:: Action item ::
Return each line of the data below that contains the string "plus".
(Input records)
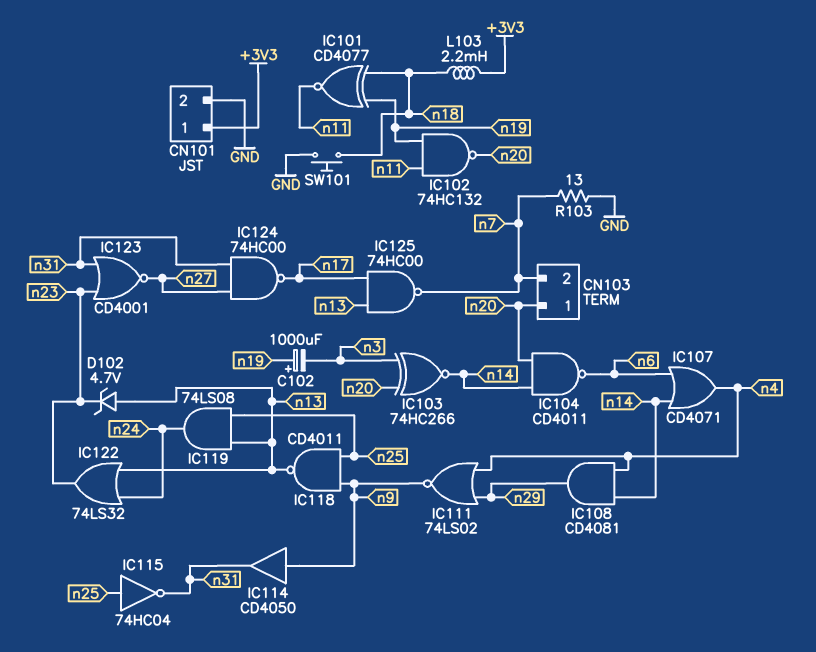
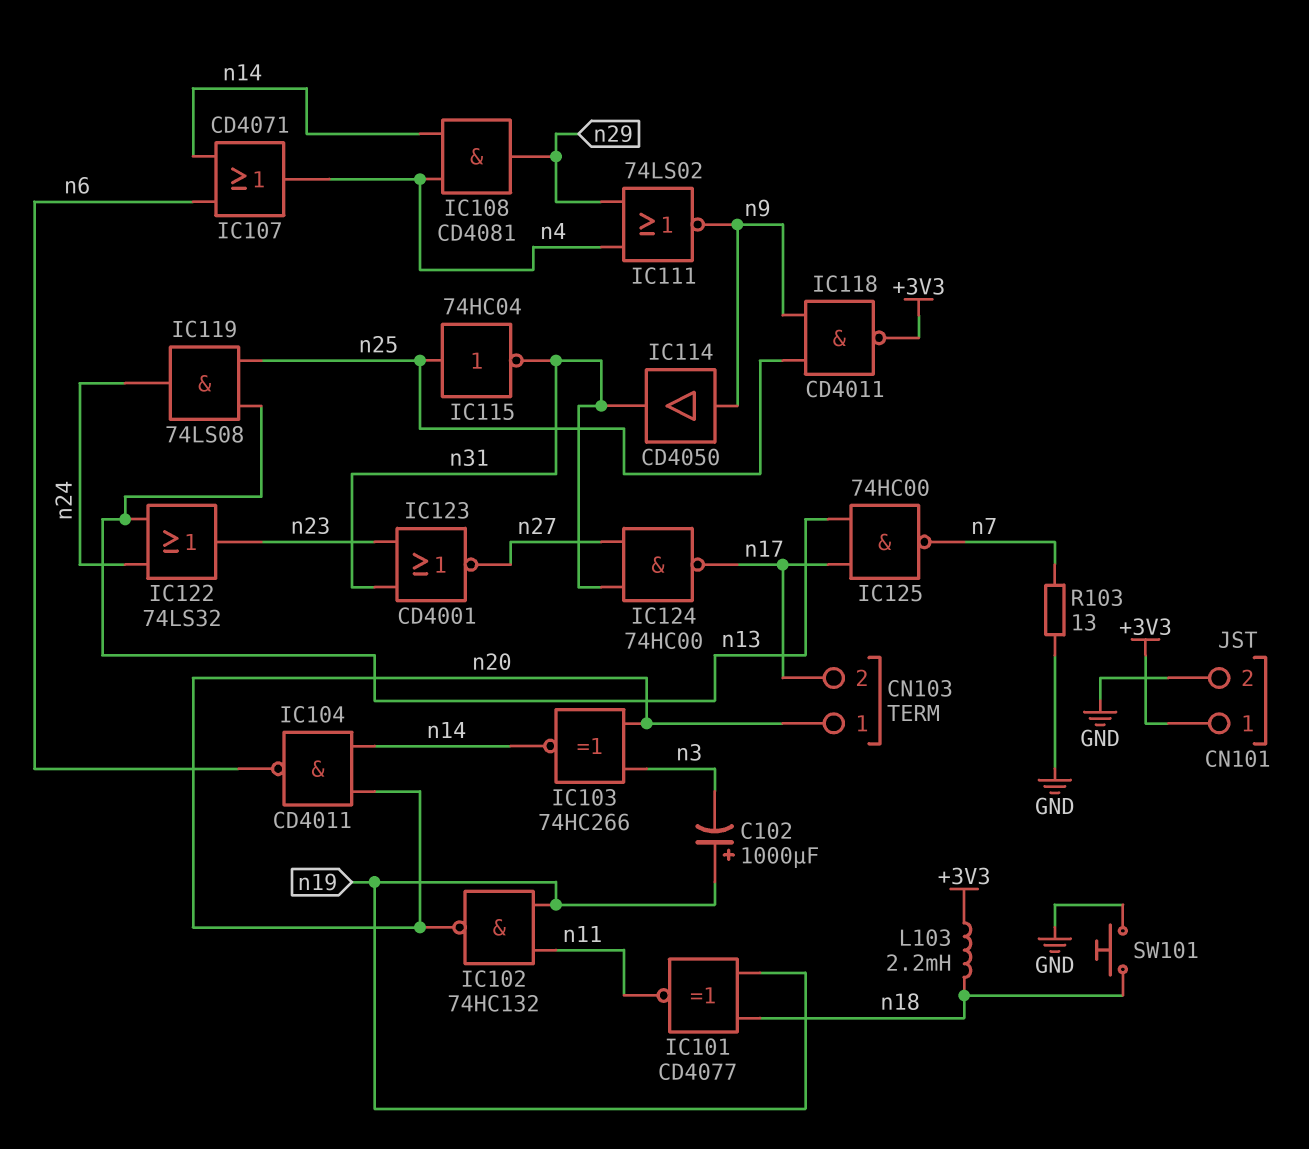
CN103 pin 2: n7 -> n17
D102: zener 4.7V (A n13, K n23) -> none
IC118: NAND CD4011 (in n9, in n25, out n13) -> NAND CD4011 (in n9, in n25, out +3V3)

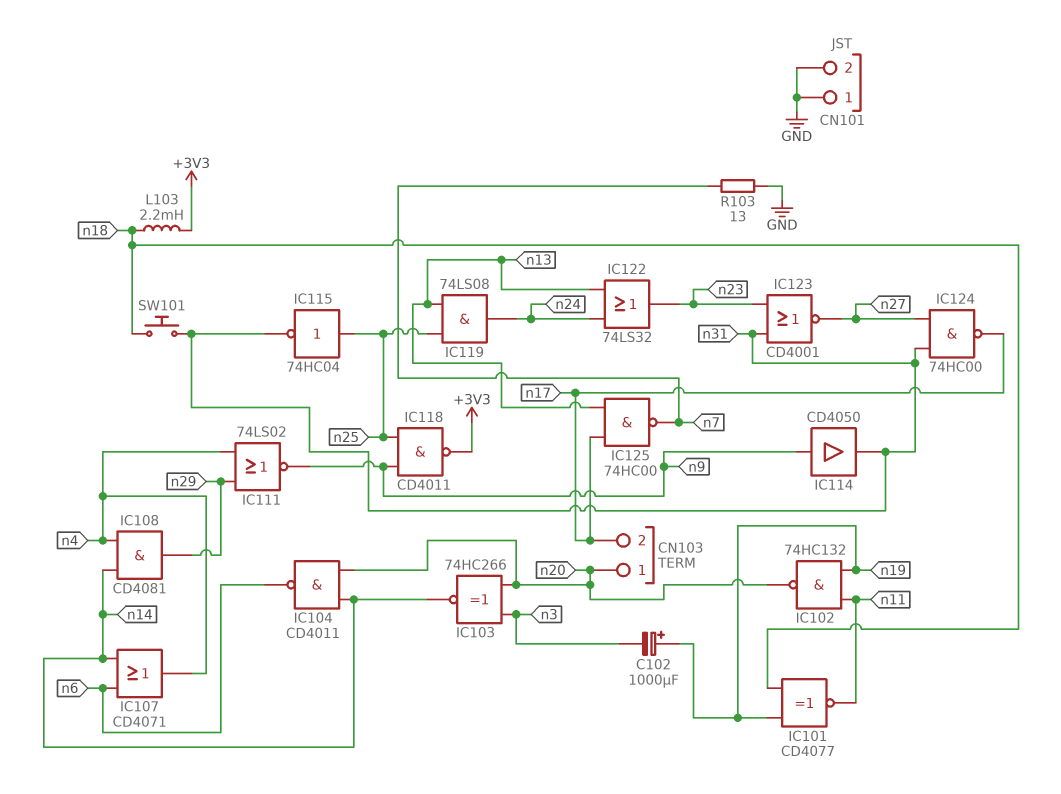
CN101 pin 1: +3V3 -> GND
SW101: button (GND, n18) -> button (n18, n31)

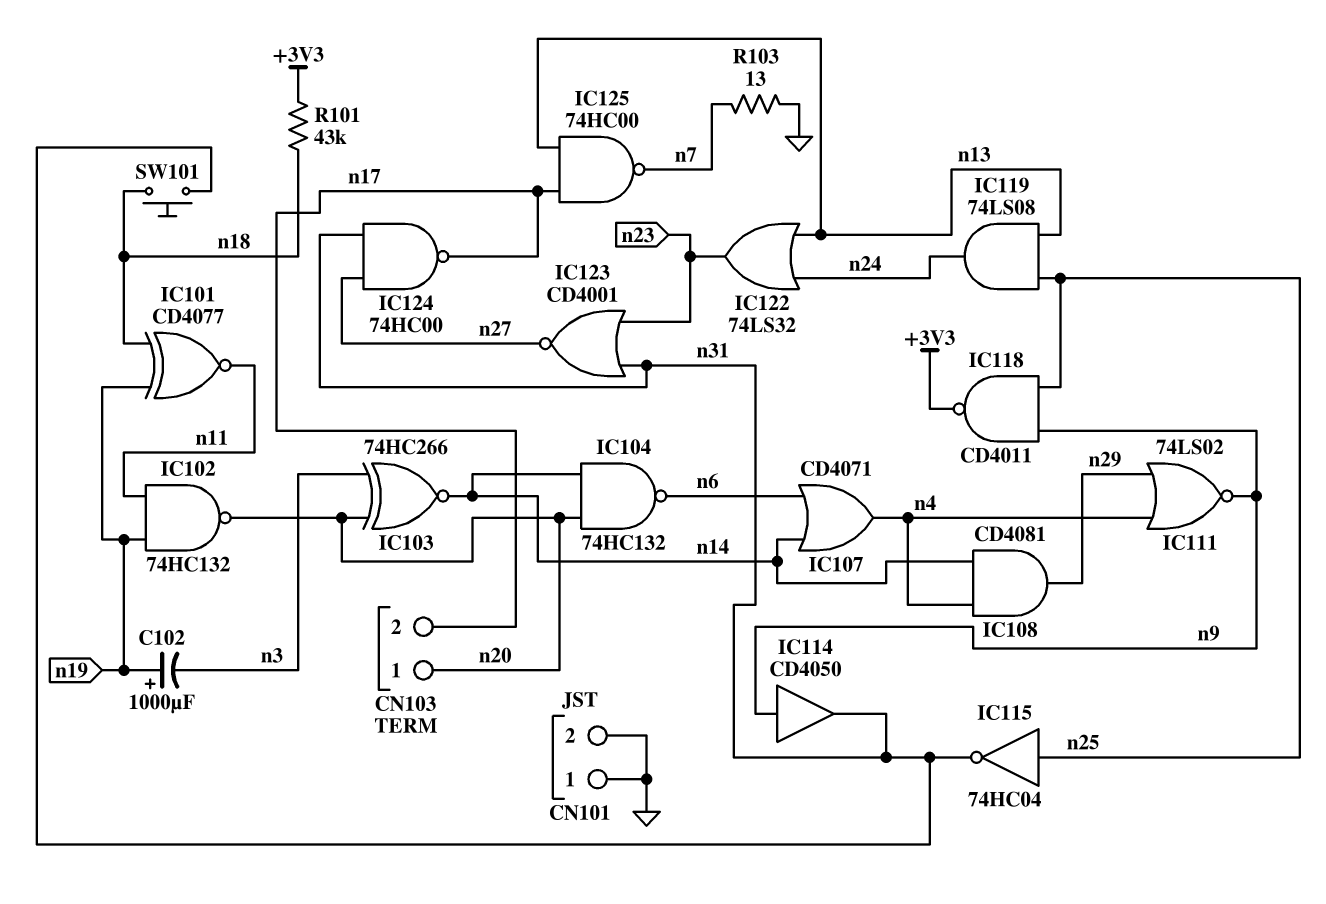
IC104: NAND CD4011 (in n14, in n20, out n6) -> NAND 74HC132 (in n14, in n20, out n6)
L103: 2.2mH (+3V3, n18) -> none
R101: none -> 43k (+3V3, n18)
(End Input records)
(Input records)
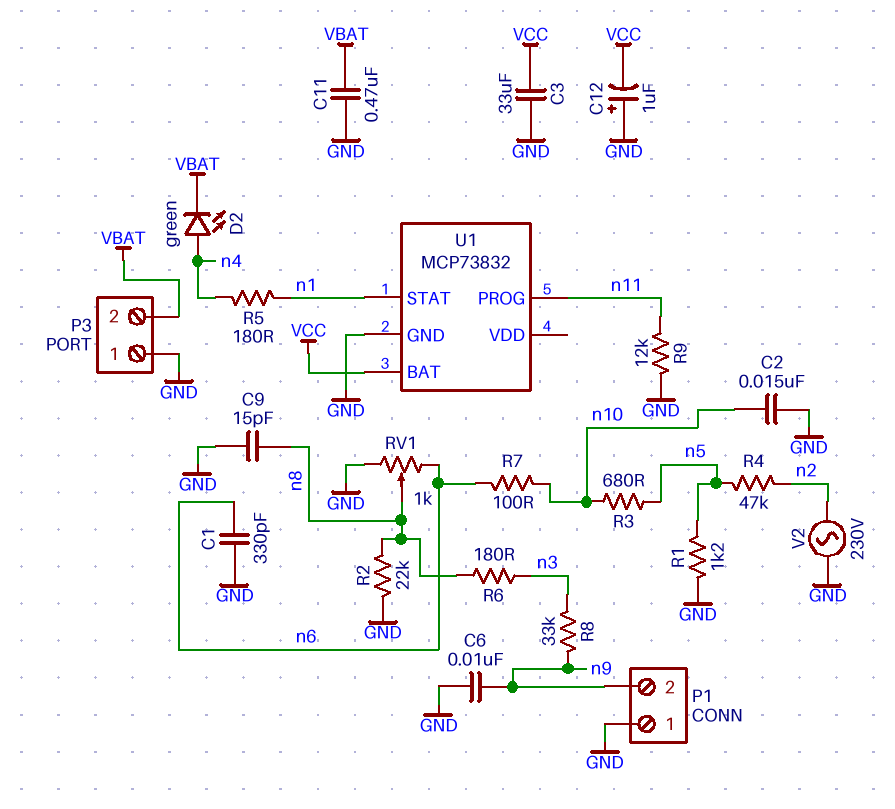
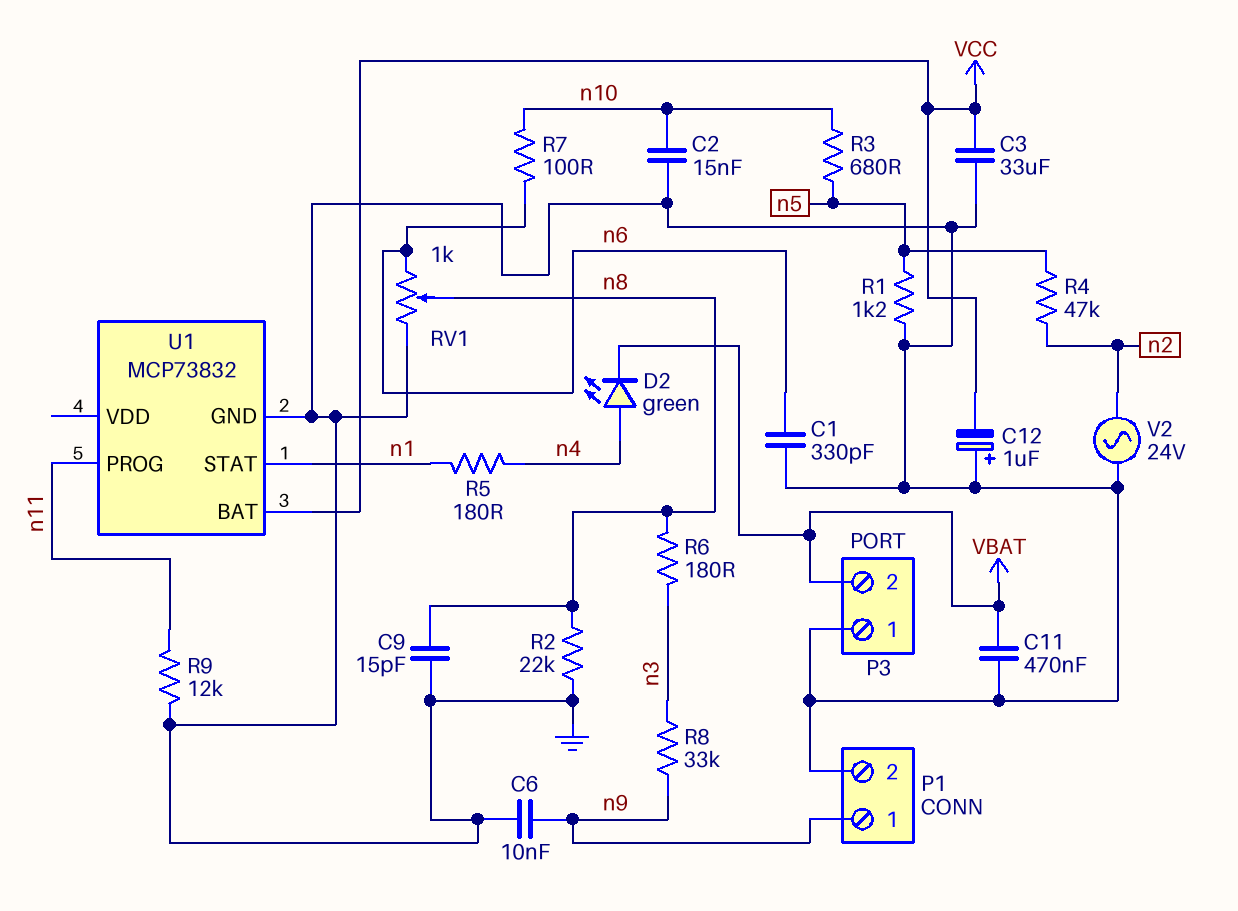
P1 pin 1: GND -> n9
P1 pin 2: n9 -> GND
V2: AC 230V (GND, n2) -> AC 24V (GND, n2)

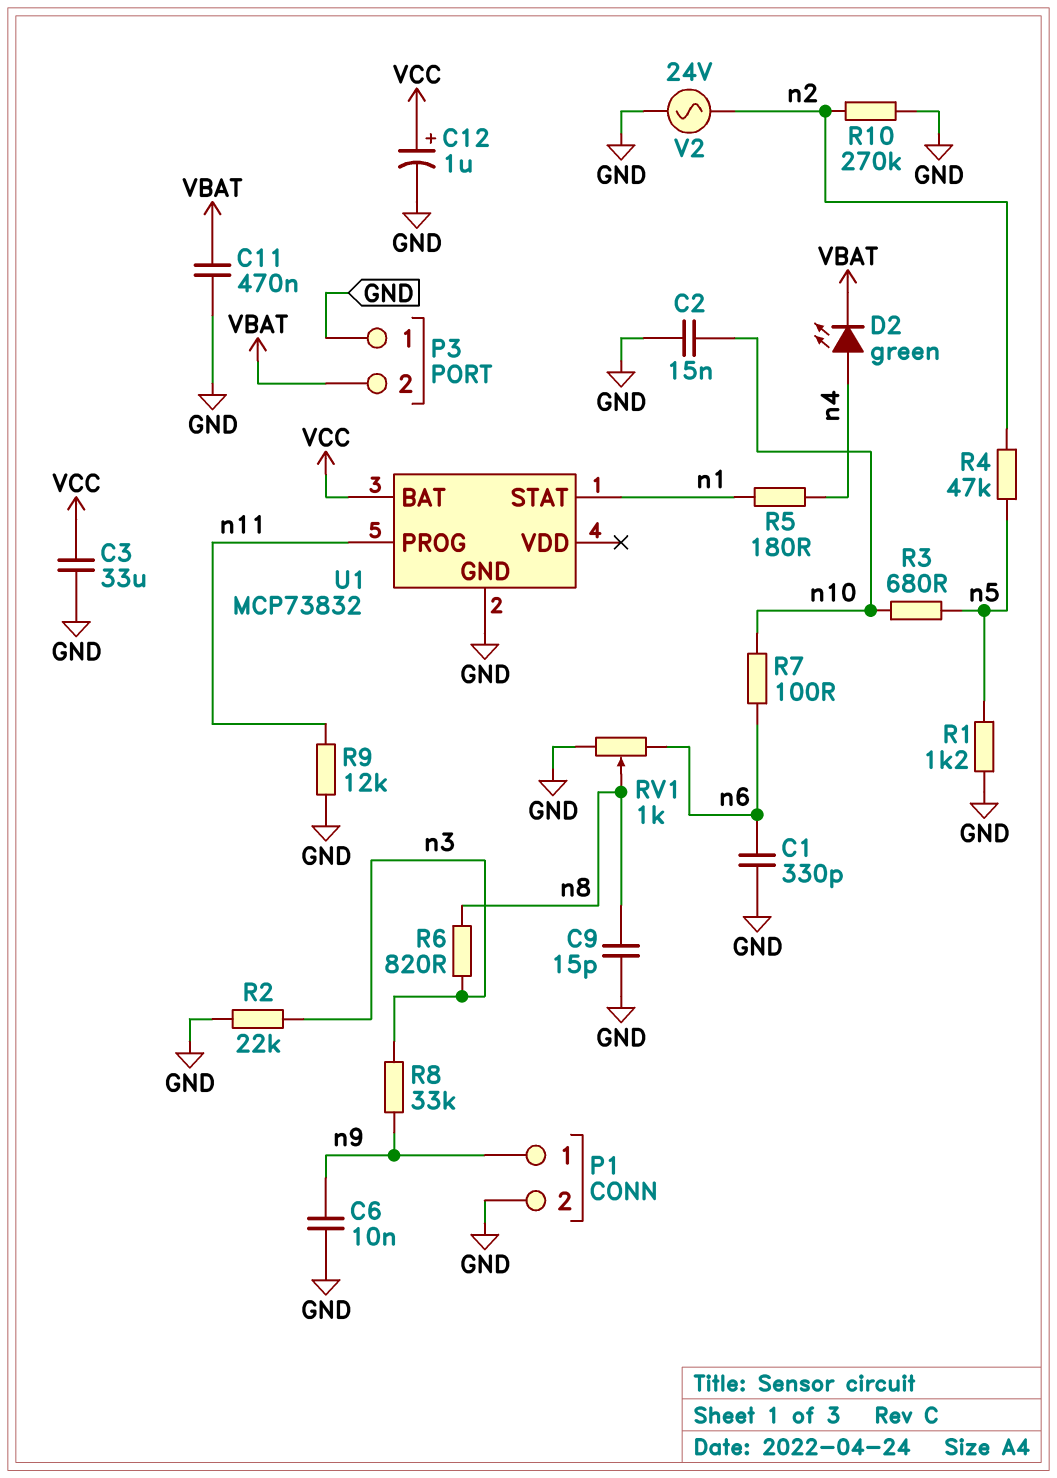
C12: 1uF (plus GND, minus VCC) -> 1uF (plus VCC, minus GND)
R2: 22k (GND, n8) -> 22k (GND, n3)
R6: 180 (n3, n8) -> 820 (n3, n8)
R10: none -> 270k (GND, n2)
(End Input records)
(Input records)
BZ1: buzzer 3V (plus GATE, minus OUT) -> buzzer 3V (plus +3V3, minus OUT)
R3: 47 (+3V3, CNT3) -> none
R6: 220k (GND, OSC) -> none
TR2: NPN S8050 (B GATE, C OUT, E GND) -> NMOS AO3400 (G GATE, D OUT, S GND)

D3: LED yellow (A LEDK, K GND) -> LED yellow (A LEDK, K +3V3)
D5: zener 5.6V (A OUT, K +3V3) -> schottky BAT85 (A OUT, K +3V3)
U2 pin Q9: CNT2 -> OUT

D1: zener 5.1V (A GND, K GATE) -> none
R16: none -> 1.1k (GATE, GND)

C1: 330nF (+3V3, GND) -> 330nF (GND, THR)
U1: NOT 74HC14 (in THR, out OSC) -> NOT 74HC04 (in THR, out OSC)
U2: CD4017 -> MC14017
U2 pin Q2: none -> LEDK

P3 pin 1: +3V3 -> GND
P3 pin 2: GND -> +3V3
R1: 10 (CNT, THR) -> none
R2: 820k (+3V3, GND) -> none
(End Input records)
:: Exercise answer ::
C12: 1uF (plus GND, minus VCC) -> 1uF (plus VCC, minus GND)
BZ1: buzzer 3V (plus GATE, minus OUT) -> buzzer 3V (plus +3V3, minus OUT)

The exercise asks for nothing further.